Problem description:
Take the lines from the one with "green shoe: 3 -> 1" through the last line of the material below and write them out exactly, without any pictures.
BEGIN Data for review
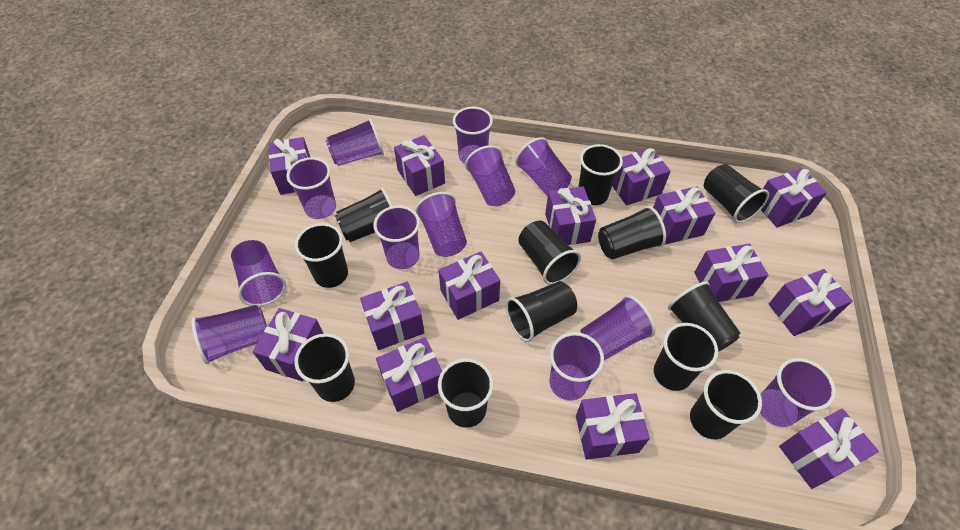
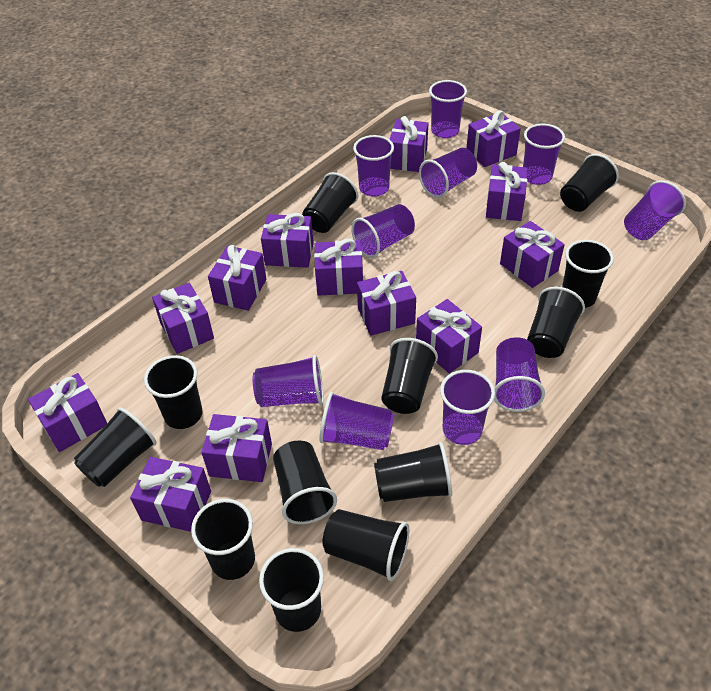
purple cup: 12 -> 10
purple gift: 14 -> 13

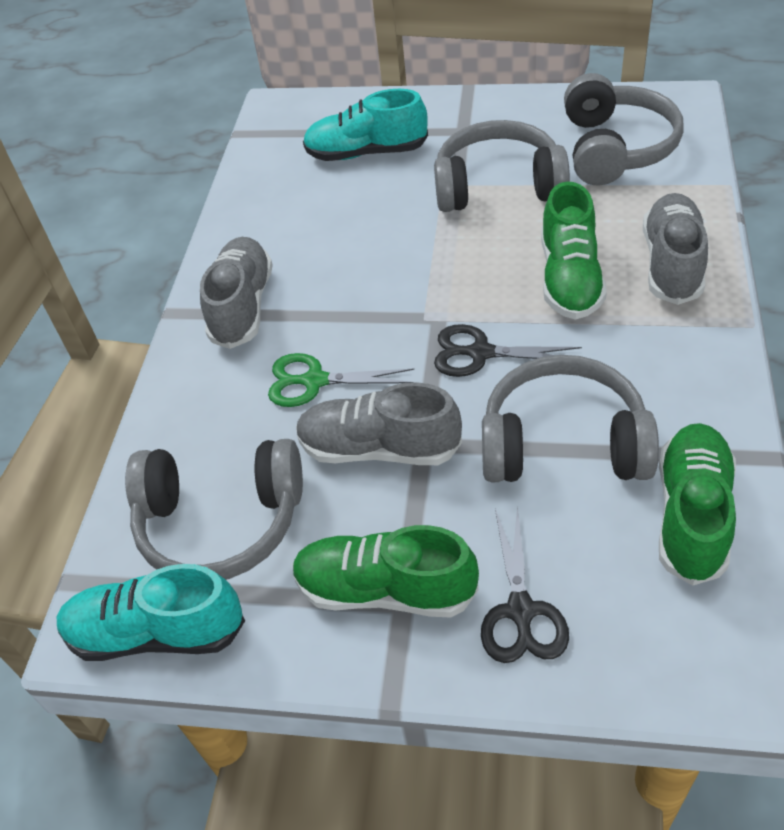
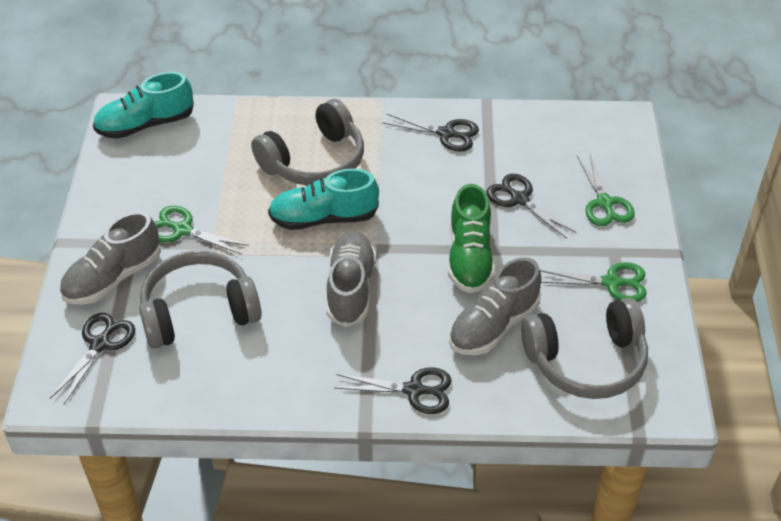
black scissors: 2 -> 4
green scissors: 1 -> 3
green shoe: 3 -> 1
grey headphones: 4 -> 3

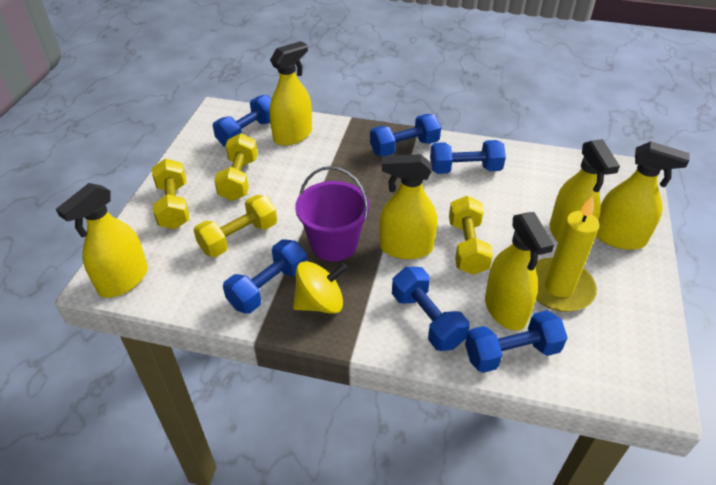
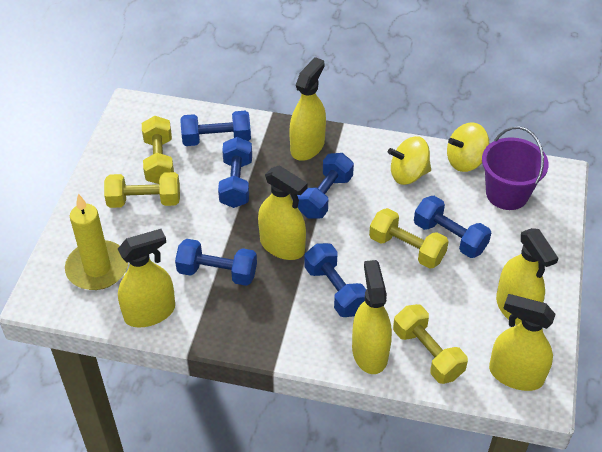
yellow spinning top: 1 -> 2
END Data for review
Exercise output:
green shoe: 3 -> 1
grey headphones: 4 -> 3

yellow spinning top: 1 -> 2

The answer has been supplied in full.